The pictures stay out; everything else in the entries below must be returned exactly.
(Data to examine begins)
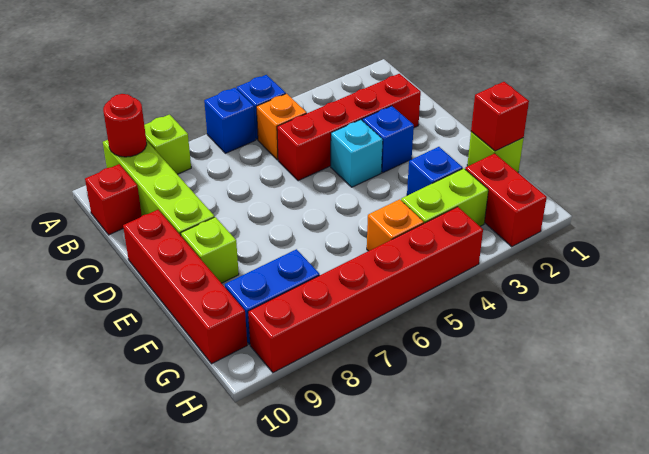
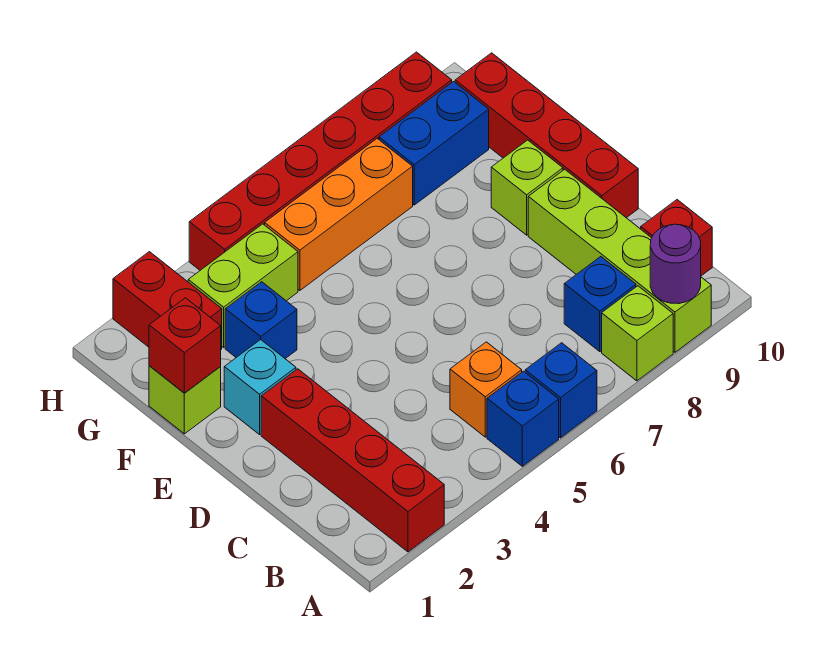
red round brick A9 level 2 -> purple round brick A9 level 2
red brick C2:C5 level 1 -> red brick A2:D2 level 1
blue brick D3 level 1 -> blue brick B8 level 1
cyan brick D4 level 1 -> cyan brick E2 level 1
orange brick G5 level 1 -> orange brick G5:G7 level 1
(Data to examine ends)
#### [Response below]
red round brick A9 level 2 -> purple round brick A9 level 2
red brick C2:C5 level 1 -> red brick A2:D2 level 1
blue brick D3 level 1 -> blue brick B8 level 1
cyan brick D4 level 1 -> cyan brick E2 level 1
orange brick G5 level 1 -> orange brick G5:G7 level 1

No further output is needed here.